Copy each line of the data that has "degrees" in it.

Start of Data excerpt

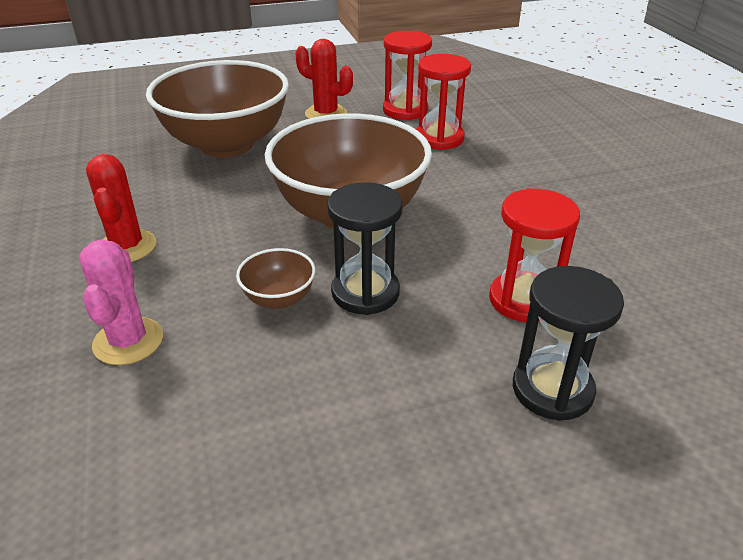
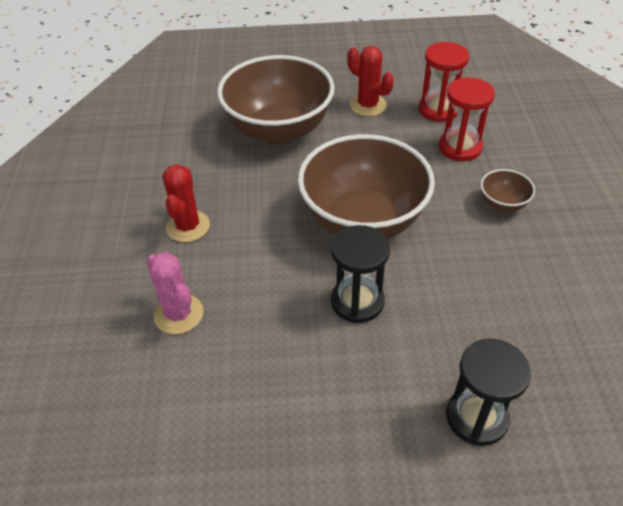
camera: 15 degrees right, 10 degrees up
(128, 341) = (178, 314): pink cactus -> pink cactus turned 45 degrees counterclockwise
(279, 298) = (291, 295): brown bowl -> brown bowl (502, 204)
(523, 300) = (480, 331): red hourglass -> none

End of Data excerpt

◆ Solution
camera: 15 degrees right, 10 degrees up
(128, 341) = (178, 314): pink cactus -> pink cactus turned 45 degrees counterclockwise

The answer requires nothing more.